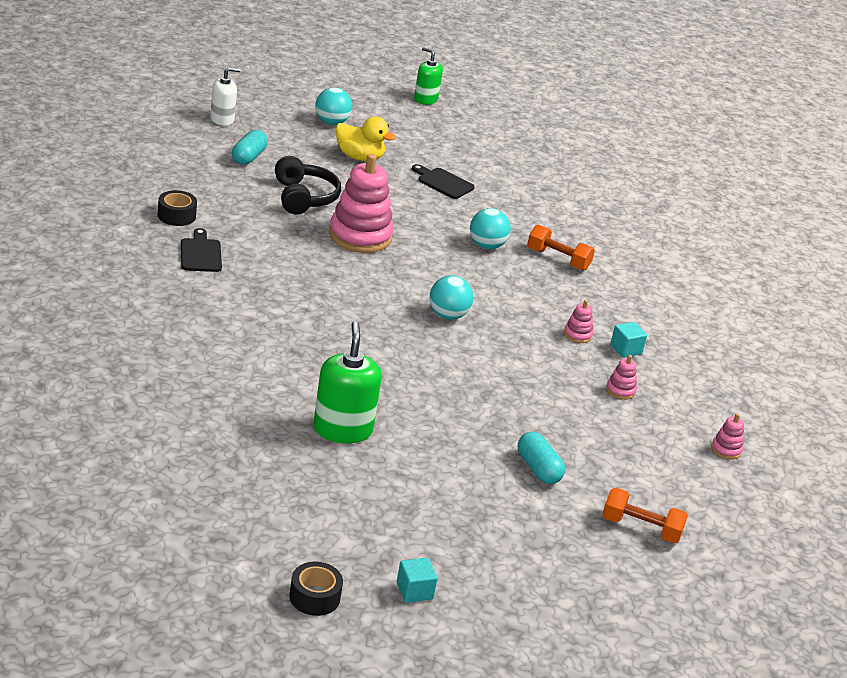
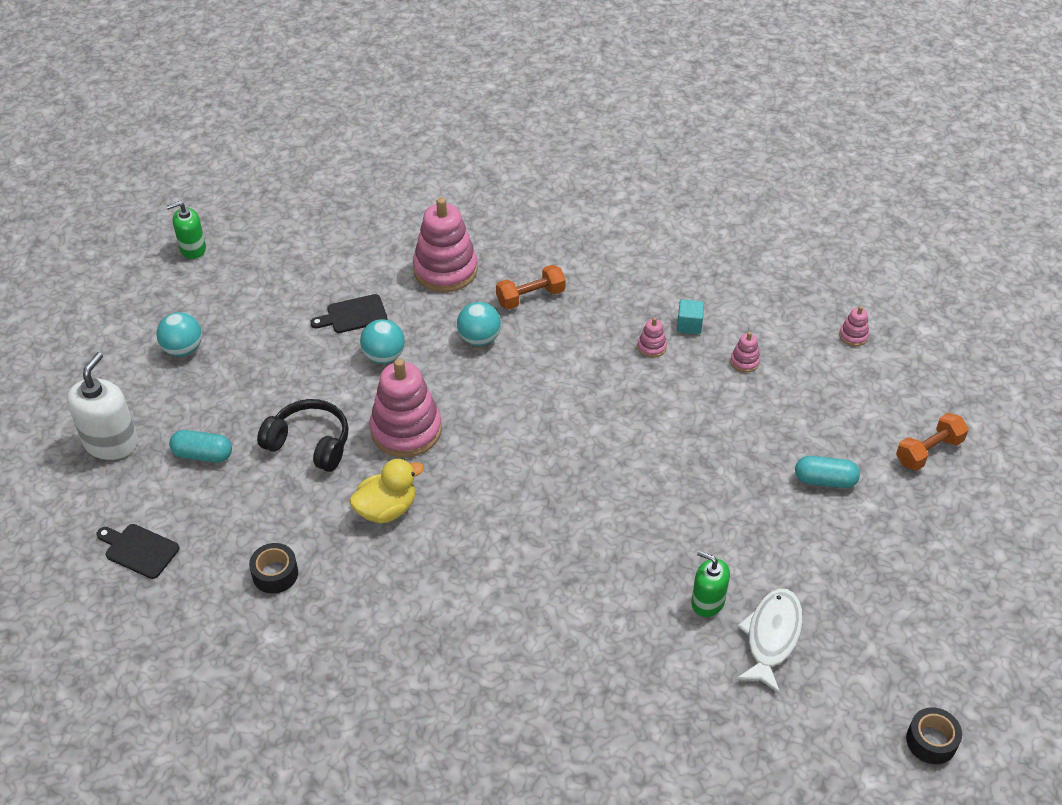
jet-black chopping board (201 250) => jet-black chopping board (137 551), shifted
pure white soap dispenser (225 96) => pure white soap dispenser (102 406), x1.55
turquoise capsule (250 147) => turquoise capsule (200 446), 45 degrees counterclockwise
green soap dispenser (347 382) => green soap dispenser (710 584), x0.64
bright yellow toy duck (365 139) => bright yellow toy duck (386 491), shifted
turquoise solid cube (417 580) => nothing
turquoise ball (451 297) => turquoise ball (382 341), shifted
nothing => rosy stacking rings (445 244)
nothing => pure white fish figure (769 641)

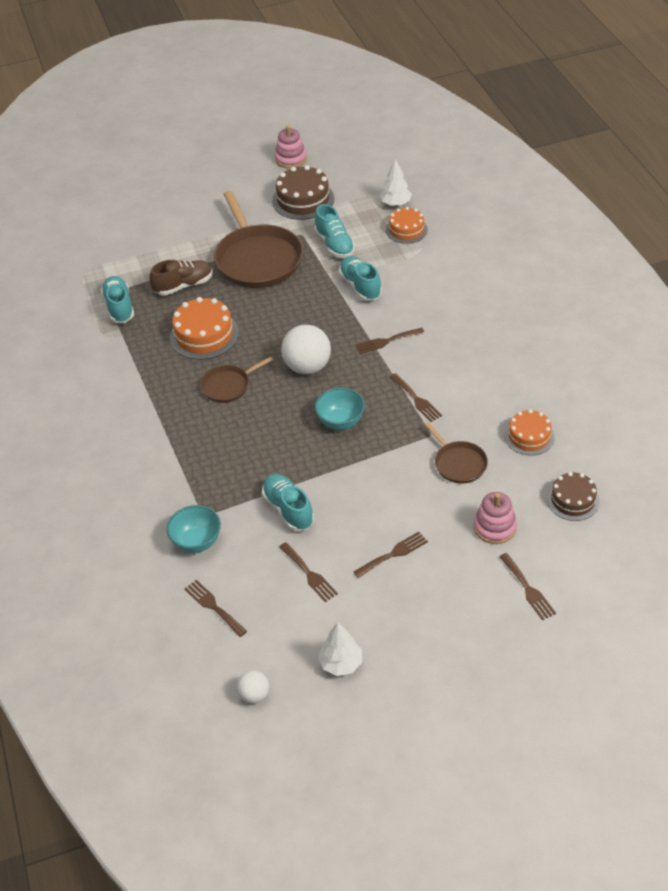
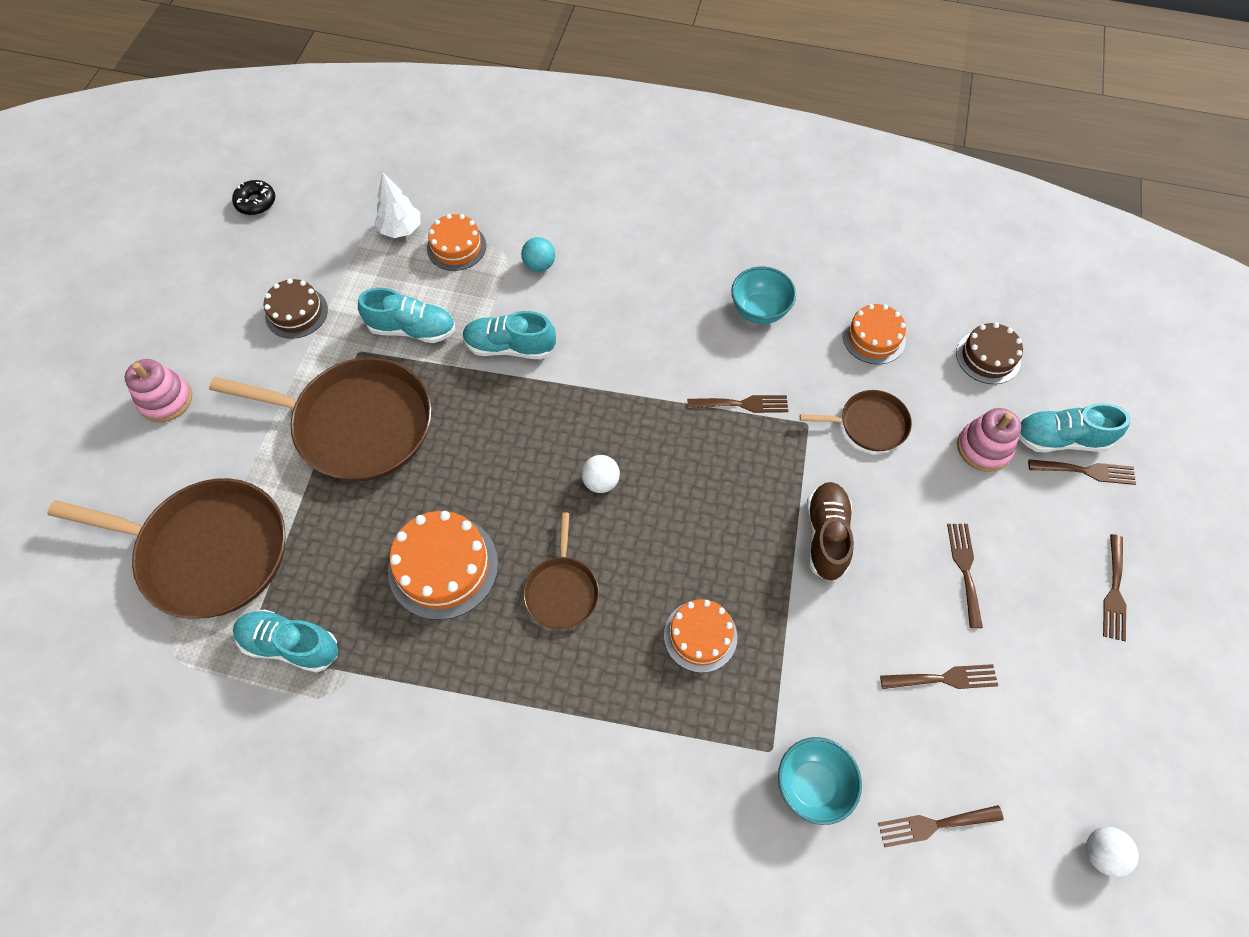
russet sneaker (181 278) => russet sneaker (830 531), shifted
turquoise sneaker (288 502) => turquoise sneaker (1075 427), shifted
russet layer cake (303 192) => russet layer cake (296 309), x0.65
rosy stacking rings (291 146) => rosy stacking rings (158 390), shifted
pure white ball (306 349) => pure white ball (601 474), x0.53
turquoise bowl (340 409) => turquoise bowl (763 295), shifted
pure white tree (340 649) => nothing
russet table fork (390 341) => russet table fork (1114 587), shifted
nothing => russet pan (166 548)
nothing => jet-black doughnut (253 197)
nothing => turquoise ball (538 254)
nothing => orange-coloured layer cake (700 636)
:::::
▶ [Exercise goal] Restate each line from the start of the listing through the line bearing "turquoise solid cube (417 580) => nothing" word for word. Drop the pictures.

▶ [Reply]
jet-black chopping board (201 250) => jet-black chopping board (137 551), shifted
pure white soap dispenser (225 96) => pure white soap dispenser (102 406), x1.55
turquoise capsule (250 147) => turquoise capsule (200 446), 45 degrees counterclockwise
green soap dispenser (347 382) => green soap dispenser (710 584), x0.64
bright yellow toy duck (365 139) => bright yellow toy duck (386 491), shifted
turquoise solid cube (417 580) => nothing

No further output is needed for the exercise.